(Items from the dataset)
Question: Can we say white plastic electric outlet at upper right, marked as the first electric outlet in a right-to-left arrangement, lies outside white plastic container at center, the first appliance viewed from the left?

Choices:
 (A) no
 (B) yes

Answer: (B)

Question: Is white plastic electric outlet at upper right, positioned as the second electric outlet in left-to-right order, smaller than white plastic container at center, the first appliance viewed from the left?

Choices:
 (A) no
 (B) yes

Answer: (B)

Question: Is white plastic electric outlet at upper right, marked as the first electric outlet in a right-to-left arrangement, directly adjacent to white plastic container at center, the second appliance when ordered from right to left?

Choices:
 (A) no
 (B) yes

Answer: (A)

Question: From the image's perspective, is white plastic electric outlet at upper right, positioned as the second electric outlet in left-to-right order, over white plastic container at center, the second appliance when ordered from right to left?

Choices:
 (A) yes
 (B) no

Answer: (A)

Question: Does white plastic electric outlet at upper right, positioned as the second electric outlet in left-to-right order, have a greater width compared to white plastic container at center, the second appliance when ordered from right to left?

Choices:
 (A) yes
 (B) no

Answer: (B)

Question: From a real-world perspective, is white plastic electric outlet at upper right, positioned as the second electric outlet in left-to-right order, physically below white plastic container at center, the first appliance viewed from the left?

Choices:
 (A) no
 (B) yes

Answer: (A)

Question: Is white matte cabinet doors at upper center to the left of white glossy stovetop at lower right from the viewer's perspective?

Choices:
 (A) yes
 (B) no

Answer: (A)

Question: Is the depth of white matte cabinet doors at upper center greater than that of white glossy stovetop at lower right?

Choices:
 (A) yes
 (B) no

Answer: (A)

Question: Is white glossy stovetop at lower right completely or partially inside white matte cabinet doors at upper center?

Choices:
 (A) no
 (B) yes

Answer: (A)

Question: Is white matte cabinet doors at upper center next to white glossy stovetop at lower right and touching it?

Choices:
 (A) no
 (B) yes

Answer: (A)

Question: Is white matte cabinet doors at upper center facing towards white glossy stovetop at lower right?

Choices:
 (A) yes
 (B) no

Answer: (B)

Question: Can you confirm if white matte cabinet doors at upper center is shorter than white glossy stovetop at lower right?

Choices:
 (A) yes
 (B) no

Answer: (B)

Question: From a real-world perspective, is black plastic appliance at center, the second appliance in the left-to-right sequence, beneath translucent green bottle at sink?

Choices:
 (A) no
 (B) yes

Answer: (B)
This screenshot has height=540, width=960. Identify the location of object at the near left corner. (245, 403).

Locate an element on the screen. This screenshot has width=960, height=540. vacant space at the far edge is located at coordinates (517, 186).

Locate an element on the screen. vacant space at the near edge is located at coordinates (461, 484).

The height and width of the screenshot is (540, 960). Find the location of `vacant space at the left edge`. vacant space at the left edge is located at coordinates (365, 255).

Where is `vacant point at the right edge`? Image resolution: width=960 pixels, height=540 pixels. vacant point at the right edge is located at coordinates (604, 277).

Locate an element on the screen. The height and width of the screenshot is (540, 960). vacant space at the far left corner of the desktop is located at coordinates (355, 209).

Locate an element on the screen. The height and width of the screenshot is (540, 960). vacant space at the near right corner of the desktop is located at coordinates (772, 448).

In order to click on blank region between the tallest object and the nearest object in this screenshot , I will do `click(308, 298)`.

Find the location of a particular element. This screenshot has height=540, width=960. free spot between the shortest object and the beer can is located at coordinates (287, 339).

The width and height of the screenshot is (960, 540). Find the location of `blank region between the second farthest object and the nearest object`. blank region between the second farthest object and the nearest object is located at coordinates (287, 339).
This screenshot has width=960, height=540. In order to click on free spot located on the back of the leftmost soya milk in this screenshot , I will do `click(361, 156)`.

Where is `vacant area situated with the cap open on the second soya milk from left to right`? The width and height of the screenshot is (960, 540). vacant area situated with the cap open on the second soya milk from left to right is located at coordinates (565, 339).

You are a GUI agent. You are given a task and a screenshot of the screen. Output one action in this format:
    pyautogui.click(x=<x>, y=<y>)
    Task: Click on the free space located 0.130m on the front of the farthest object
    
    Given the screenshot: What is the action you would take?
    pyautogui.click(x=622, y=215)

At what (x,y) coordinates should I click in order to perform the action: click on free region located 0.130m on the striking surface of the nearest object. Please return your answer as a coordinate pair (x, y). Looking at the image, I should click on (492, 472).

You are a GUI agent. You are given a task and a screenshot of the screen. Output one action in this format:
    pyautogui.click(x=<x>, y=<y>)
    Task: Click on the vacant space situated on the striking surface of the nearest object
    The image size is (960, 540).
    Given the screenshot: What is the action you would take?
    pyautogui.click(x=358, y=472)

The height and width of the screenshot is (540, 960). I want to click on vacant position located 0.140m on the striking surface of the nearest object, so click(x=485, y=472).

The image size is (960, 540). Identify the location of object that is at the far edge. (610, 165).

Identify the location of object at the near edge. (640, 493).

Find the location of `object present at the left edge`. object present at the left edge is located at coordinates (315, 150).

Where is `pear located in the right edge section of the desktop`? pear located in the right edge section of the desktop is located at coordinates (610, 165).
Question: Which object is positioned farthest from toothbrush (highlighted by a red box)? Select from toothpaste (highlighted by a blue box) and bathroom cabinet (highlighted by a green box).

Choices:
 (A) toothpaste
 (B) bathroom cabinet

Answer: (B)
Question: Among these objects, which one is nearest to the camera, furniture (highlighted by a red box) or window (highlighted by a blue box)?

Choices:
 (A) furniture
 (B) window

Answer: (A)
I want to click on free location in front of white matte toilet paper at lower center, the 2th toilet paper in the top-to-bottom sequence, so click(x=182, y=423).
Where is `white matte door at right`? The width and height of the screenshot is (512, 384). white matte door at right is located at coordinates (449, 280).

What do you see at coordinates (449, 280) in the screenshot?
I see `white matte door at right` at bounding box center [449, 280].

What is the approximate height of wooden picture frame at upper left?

> **Exercise instructions**
Render the entries above as a JSON array of strings, one string for each line, with blank lines dropped.

> **Full output**
[
  "Question: Can we say white plastic electric outlet at upper right, marked as the first electric outlet in a right-to-left arrangement, lies outside white plastic container at center, the first appliance viewed from the left?",
  "Choices:",
  " (A) no",
  " (B) yes",
  "Answer: (B)",
  "Question: Is white plastic electric outlet at upper right, positioned as the second electric outlet in left-to-right order, smaller than white plastic container at center, the first appliance viewed from the left?",
  "Choices:",
  " (A) no",
  " (B) yes",
  "Answer: (B)",
  "Question: Is white plastic electric outlet at upper right, marked as the first electric outlet in a right-to-left arrangement, directly adjacent to white plastic container at center, the second appliance when ordered from right to left?",
  "Choices:",
  " (A) no",
  " (B) yes",
  "Answer: (A)",
  "Question: From the image's perspective, is white plastic electric outlet at upper right, positioned as the second electric outlet in left-to-right order, over white plastic container at center, the second appliance when ordered from right to left?",
  "Choices:",
  " (A) yes",
  " (B) no",
  "Answer: (A)",
  "Question: Does white plastic electric outlet at upper right, positioned as the second electric outlet in left-to-right order, have a greater width compared to white plastic container at center, the second appliance when ordered from right to left?",
  "Choices:",
  " (A) yes",
  " (B) no",
  "Answer: (B)",
  "Question: From a real-world perspective, is white plastic electric outlet at upper right, positioned as the second electric outlet in left-to-right order, physically below white plastic container at center, the first appliance viewed from the left?",
  "Choices:",
  " (A) no",
  " (B) yes",
  "Answer: (A)",
  "Question: Is white matte cabinet doors at upper center to the left of white glossy stovetop at lower right from the viewer's perspective?",
  "Choices:",
  " (A) yes",
  " (B) no",
  "Answer: (A)",
  "Question: Is the depth of white matte cabinet doors at upper center greater than that of white glossy stovetop at lower right?",
  "Choices:",
  " (A) yes",
  " (B) no",
  "Answer: (A)",
  "Question: Is white glossy stovetop at lower right completely or partially inside white matte cabinet doors at upper center?",
  "Choices:",
  " (A) no",
  " (B) yes",
  "Answer: (A)",
  "Question: Is white matte cabinet doors at upper center next to white glossy stovetop at lower right and touching it?",
  "Choices:",
  " (A) no",
  " (B) yes",
  "Answer: (A)",
  "Question: Is white matte cabinet doors at upper center facing towards white glossy stovetop at lower right?",
  "Choices:",
  " (A) yes",
  " (B) no",
  "Answer: (B)",
  "Question: Can you confirm if white matte cabinet doors at upper center is shorter than white glossy stovetop at lower right?",
  "Choices:",
  " (A) yes",
  " (B) no",
  "Answer: (B)",
  "Question: From a real-world perspective, is black plastic appliance at center, the second appliance in the left-to-right sequence, beneath translucent green bottle at sink?",
  "Choices:",
  " (A) no",
  " (B) yes",
  "Answer: (B)",
  "This screenshot has height=540, width=960. Identify the location of object at the near left corner. (245, 403).",
  "Locate an element on the screen. This screenshot has width=960, height=540. vacant space at the far edge is located at coordinates (517, 186).",
  "Locate an element on the screen. vacant space at the near edge is located at coordinates (461, 484).",
  "The height and width of the screenshot is (540, 960). Find the location of `vacant space at the left edge`. vacant space at the left edge is located at coordinates (365, 255).",
  "Where is `vacant point at the right edge`? Image resolution: width=960 pixels, height=540 pixels. vacant point at the right edge is located at coordinates (604, 277).",
  "Locate an element on the screen. The height and width of the screenshot is (540, 960). vacant space at the far left corner of the desktop is located at coordinates (355, 209).",
  "Locate an element on the screen. The height and width of the screenshot is (540, 960). vacant space at the near right corner of the desktop is located at coordinates (772, 448).",
  "In order to click on blank region between the tallest object and the nearest object in this screenshot , I will do `click(308, 298)`.",
  "Find the location of a particular element. This screenshot has height=540, width=960. free spot between the shortest object and the beer can is located at coordinates (287, 339).",
  "The width and height of the screenshot is (960, 540). Find the location of `blank region between the second farthest object and the nearest object`. blank region between the second farthest object and the nearest object is located at coordinates (287, 339).",
  "This screenshot has width=960, height=540. In order to click on free spot located on the back of the leftmost soya milk in this screenshot , I will do `click(361, 156)`.",
  "Where is `vacant area situated with the cap open on the second soya milk from left to right`? The width and height of the screenshot is (960, 540). vacant area situated with the cap open on the second soya milk from left to right is located at coordinates (565, 339).",
  "You are a GUI agent. You are given a task and a screenshot of the screen. Output one action in this format:",
  "    pyautogui.click(x=<x>, y=<y>)",
  "    Task: Click on the free space located 0.130m on the front of the farthest object",
  "    Given the screenshot: What is the action you would take?",
  "    pyautogui.click(x=622, y=215)",
  "At what (x,y) coordinates should I click in order to perform the action: click on free region located 0.130m on the striking surface of the nearest object. Please return your answer as a coordinate pair (x, y). Looking at the image, I should click on (492, 472).",
  "You are a GUI agent. You are given a task and a screenshot of the screen. Output one action in this format:",
  "    pyautogui.click(x=<x>, y=<y>)",
  "    Task: Click on the vacant space situated on the striking surface of the nearest object",
  "    The image size is (960, 540).",
  "    Given the screenshot: What is the action you would take?",
  "    pyautogui.click(x=358, y=472)",
  "The height and width of the screenshot is (540, 960). I want to click on vacant position located 0.140m on the striking surface of the nearest object, so click(x=485, y=472).",
  "The image size is (960, 540). Identify the location of object that is at the far edge. (610, 165).",
  "Identify the location of object at the near edge. (640, 493).",
  "Find the location of `object present at the left edge`. object present at the left edge is located at coordinates (315, 150).",
  "Where is `pear located in the right edge section of the desktop`? pear located in the right edge section of the desktop is located at coordinates (610, 165).",
  "Question: Which object is positioned farthest from toothbrush (highlighted by a red box)? Select from toothpaste (highlighted by a blue box) and bathroom cabinet (highlighted by a green box).",
  "Choices:",
  " (A) toothpaste",
  " (B) bathroom cabinet",
  "Answer: (B)",
  "Question: Among these objects, which one is nearest to the camera, furniture (highlighted by a red box) or window (highlighted by a blue box)?",
  "Choices:",
  " (A) furniture",
  " (B) window",
  "Answer: (A)",
  "I want to click on free location in front of white matte toilet paper at lower center, the 2th toilet paper in the top-to-bottom sequence, so click(x=182, y=423).",
  "Where is `white matte door at right`? The width and height of the screenshot is (512, 384). white matte door at right is located at coordinates (449, 280).",
  "What do you see at coordinates (449, 280) in the screenshot?",
  "I see `white matte door at right` at bounding box center [449, 280].",
  "What is the approximate height of wooden picture frame at upper left?"
]